(Stored records)

───

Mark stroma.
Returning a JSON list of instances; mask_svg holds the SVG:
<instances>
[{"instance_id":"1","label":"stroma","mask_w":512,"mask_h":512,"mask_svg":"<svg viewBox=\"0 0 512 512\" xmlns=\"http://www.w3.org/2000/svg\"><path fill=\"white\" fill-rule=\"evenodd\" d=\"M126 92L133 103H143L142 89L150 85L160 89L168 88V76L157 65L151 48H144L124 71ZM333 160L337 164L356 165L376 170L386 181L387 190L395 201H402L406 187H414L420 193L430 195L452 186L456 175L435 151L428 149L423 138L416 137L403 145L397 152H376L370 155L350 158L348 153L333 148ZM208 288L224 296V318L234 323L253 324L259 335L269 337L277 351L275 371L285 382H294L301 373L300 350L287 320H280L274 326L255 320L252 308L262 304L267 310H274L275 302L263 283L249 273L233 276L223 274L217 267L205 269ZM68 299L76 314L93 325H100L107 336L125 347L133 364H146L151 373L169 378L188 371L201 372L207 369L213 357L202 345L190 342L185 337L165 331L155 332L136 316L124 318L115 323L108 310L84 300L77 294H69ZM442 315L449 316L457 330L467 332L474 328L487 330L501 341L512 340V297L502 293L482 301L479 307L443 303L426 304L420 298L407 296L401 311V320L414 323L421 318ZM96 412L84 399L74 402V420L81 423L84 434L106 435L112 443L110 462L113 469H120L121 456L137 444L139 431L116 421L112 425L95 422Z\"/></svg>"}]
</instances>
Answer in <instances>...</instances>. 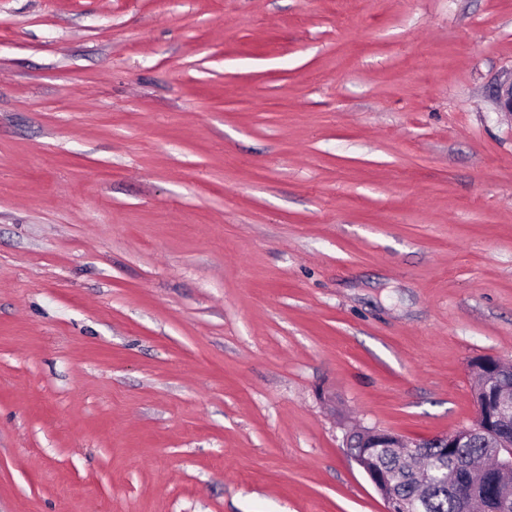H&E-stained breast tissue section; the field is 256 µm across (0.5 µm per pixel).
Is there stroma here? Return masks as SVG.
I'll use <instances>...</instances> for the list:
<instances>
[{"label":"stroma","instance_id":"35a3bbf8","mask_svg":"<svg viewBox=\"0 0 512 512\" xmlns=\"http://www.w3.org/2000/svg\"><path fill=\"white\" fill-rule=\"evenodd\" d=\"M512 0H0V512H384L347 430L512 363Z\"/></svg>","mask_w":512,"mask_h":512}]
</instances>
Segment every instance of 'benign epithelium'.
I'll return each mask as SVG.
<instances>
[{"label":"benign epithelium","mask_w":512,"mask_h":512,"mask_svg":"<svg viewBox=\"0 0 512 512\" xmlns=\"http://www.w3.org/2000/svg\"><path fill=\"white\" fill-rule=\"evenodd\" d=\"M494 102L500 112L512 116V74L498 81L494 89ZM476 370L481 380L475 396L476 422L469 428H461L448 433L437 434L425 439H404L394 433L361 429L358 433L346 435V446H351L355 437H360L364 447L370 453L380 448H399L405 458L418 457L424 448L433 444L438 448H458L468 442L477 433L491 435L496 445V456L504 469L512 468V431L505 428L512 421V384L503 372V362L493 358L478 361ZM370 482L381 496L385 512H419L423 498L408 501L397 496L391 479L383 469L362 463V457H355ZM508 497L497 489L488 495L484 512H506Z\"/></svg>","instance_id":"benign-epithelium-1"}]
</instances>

───

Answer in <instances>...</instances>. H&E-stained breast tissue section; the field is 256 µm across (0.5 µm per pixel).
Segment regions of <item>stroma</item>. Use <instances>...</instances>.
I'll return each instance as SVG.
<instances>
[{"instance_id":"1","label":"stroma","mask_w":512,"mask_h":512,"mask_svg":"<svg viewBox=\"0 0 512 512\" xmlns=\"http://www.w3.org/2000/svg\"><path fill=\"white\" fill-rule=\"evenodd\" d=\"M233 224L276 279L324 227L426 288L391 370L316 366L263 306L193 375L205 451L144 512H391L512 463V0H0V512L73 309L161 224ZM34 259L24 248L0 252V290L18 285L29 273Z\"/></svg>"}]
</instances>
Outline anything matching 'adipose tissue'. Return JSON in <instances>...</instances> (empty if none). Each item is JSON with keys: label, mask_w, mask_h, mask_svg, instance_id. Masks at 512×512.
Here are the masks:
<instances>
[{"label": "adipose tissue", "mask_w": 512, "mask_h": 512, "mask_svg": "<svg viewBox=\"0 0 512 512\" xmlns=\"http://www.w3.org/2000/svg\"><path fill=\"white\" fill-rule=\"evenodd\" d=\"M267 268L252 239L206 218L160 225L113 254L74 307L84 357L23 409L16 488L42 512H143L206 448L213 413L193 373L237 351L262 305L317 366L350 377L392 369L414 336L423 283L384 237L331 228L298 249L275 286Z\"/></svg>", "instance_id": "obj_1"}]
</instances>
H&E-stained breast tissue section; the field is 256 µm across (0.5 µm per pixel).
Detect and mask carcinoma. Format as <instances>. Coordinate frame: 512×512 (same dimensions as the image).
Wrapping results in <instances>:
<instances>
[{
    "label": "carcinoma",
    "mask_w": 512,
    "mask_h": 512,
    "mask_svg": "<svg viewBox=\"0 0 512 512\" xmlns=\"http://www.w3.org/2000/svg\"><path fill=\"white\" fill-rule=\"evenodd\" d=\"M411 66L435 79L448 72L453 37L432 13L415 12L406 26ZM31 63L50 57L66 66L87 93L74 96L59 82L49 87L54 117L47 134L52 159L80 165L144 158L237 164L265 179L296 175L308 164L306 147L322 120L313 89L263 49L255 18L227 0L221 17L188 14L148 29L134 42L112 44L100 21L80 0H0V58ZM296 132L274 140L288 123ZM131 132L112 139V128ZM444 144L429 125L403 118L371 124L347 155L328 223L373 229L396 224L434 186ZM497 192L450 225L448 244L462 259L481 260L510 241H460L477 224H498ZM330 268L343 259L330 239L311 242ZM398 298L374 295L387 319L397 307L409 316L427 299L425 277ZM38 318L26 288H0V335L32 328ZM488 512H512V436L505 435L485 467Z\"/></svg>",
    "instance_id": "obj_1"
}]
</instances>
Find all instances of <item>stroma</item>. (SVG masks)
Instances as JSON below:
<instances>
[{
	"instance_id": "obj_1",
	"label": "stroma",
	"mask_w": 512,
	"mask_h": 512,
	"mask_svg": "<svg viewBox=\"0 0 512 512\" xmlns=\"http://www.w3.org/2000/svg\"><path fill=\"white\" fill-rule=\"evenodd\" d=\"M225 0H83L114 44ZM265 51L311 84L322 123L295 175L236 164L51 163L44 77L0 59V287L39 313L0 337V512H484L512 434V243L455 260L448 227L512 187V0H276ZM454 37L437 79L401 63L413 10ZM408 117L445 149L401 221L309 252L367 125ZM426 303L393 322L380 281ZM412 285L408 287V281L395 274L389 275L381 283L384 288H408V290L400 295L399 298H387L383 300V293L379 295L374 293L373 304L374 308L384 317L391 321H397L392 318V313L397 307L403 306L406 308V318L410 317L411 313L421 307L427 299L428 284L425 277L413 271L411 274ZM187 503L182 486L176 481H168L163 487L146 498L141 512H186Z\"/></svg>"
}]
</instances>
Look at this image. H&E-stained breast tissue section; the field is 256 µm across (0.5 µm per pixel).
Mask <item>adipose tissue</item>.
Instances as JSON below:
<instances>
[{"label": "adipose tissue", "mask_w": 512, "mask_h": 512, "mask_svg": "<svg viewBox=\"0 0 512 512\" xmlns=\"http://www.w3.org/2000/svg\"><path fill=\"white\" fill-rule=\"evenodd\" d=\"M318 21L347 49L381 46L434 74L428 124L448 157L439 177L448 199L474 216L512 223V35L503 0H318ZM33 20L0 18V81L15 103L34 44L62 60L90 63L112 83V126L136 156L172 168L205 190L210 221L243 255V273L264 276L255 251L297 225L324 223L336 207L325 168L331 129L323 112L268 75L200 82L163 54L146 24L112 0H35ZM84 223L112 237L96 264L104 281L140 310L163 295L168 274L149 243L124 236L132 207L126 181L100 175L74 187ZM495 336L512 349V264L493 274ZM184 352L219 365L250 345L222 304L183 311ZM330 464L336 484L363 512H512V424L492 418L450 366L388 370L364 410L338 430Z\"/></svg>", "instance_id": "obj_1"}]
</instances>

───

## Written problem
Start at the line with "Find all instances", stop at the line with "Look at this", and return every line in that stretch exactly, those two included.

## Answer for the task
Find all instances of <item>stroma</item>. (SVG masks)
Instances as JSON below:
<instances>
[{
	"instance_id": "obj_1",
	"label": "stroma",
	"mask_w": 512,
	"mask_h": 512,
	"mask_svg": "<svg viewBox=\"0 0 512 512\" xmlns=\"http://www.w3.org/2000/svg\"><path fill=\"white\" fill-rule=\"evenodd\" d=\"M225 0H83L114 44ZM265 51L311 84L322 123L295 175L236 164L51 163L44 77L0 59V287L39 313L0 337V512H484L512 434V243L455 260L448 227L512 187V0H276ZM454 37L437 79L401 63L413 10ZM408 117L445 149L401 221L309 252L367 125ZM426 303L393 322L380 281ZM412 285L408 287V281L395 274L389 275L381 283L384 288H408V290L400 295L399 298H387L383 300V293L379 295L374 293L373 304L374 308L384 317L391 321H397L392 318V313L397 307L403 306L406 308V318L410 317L411 313L421 307L427 299L428 284L425 277L413 271L411 274ZM187 503L182 486L176 481H168L163 487L146 498L141 512H186Z\"/></svg>"
}]
</instances>
Look at this image. H&E-stained breast tissue section; the field is 256 µm across (0.5 µm per pixel).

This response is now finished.